■ What is being asked: Look through the data below and count each line where the word "glue" appears. Reply with the count alone.

Object state comparisons:

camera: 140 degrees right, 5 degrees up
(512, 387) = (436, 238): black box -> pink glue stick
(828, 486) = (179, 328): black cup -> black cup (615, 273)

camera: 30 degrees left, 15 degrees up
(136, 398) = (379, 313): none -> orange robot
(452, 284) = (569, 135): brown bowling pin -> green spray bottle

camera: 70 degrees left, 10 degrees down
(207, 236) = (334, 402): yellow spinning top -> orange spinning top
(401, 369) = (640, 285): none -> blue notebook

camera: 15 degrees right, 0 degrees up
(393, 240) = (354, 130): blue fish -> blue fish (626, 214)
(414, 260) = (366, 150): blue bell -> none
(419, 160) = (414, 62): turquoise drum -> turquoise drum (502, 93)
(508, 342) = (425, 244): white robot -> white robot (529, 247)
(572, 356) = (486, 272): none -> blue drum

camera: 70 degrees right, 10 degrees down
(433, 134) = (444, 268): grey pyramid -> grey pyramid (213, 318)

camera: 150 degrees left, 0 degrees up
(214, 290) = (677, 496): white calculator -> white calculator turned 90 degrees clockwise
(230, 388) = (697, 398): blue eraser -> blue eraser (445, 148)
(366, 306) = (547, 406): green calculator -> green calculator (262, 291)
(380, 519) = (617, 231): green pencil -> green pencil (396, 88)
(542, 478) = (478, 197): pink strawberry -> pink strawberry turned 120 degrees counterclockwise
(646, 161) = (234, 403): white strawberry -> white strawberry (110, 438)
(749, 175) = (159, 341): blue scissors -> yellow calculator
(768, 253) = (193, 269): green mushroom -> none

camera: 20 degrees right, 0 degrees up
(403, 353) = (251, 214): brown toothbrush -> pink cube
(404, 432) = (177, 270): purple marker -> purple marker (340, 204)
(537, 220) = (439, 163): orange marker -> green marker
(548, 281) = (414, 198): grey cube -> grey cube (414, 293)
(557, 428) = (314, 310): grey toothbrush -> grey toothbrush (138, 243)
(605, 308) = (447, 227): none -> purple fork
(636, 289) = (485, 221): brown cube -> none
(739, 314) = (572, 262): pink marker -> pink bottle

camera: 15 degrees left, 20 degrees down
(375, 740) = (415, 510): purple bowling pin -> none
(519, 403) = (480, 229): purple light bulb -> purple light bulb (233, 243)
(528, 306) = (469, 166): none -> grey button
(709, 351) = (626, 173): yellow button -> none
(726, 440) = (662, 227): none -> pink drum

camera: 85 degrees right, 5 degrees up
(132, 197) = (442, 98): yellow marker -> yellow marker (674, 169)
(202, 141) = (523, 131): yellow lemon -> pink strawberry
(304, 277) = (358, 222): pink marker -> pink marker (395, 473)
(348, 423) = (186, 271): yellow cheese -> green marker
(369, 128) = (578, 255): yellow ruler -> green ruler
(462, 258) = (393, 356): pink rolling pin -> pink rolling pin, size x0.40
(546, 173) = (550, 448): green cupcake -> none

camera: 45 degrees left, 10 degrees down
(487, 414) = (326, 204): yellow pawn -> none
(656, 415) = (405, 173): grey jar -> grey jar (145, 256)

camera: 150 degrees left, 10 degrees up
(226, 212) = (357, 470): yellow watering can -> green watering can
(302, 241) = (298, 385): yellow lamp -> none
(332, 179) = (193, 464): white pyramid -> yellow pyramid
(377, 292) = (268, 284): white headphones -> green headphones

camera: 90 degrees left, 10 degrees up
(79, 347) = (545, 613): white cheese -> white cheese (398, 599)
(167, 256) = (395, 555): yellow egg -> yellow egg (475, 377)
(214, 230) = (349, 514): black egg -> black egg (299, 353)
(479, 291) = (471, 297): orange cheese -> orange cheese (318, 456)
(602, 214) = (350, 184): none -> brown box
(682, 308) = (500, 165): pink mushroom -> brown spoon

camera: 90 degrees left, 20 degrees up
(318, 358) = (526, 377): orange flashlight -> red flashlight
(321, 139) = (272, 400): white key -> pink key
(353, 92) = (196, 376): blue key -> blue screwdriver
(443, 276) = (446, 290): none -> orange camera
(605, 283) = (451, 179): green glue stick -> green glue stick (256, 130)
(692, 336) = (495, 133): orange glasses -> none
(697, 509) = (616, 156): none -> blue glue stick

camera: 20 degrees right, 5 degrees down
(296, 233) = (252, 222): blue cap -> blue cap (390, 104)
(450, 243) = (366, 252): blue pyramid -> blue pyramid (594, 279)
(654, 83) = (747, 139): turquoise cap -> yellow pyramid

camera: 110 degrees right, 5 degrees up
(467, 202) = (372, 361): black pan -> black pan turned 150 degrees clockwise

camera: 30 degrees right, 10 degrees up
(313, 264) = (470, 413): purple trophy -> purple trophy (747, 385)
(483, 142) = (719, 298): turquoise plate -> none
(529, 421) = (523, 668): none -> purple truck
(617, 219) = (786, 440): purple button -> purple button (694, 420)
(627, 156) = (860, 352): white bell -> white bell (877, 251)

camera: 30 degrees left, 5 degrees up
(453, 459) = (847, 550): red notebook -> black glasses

■ Answer below: 3